**Provided entries**
=== Section Start ===

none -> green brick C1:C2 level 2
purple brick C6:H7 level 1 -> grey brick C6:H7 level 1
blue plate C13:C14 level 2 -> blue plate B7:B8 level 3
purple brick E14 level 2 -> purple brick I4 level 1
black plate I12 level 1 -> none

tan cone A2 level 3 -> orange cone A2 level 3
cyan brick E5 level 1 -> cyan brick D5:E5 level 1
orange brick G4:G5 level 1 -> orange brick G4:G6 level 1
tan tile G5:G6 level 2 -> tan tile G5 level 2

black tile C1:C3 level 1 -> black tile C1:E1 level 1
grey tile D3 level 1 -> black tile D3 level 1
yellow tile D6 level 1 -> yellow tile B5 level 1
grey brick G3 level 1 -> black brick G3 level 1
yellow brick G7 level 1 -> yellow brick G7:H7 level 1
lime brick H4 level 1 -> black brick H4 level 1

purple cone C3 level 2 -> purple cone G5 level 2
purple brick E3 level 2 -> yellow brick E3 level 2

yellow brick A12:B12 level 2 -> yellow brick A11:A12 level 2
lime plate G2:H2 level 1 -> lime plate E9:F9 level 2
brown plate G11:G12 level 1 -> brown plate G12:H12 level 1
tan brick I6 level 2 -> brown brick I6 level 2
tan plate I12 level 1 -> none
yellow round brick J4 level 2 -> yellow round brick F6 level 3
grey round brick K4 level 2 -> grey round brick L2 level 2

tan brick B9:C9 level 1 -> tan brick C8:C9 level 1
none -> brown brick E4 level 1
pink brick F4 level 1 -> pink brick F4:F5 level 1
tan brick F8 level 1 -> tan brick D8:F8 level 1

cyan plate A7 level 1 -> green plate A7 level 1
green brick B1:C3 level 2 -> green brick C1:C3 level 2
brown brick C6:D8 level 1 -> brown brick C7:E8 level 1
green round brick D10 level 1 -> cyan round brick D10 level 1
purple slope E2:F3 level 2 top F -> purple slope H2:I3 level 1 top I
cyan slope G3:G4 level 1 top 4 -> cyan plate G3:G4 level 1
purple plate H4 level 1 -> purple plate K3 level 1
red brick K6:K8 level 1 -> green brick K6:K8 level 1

=== Section End ===

What you return must be the lines from the line holding "tan plate I12 level 1 -> none" through the final line of the material, word for word, and nothing more.

tan plate I12 level 1 -> none
yellow round brick J4 level 2 -> yellow round brick F6 level 3
grey round brick K4 level 2 -> grey round brick L2 level 2

tan brick B9:C9 level 1 -> tan brick C8:C9 level 1
none -> brown brick E4 level 1
pink brick F4 level 1 -> pink brick F4:F5 level 1
tan brick F8 level 1 -> tan brick D8:F8 level 1

cyan plate A7 level 1 -> green plate A7 level 1
green brick B1:C3 level 2 -> green brick C1:C3 level 2
brown brick C6:D8 level 1 -> brown brick C7:E8 level 1
green round brick D10 level 1 -> cyan round brick D10 level 1
purple slope E2:F3 level 2 top F -> purple slope H2:I3 level 1 top I
cyan slope G3:G4 level 1 top 4 -> cyan plate G3:G4 level 1
purple plate H4 level 1 -> purple plate K3 level 1
red brick K6:K8 level 1 -> green brick K6:K8 level 1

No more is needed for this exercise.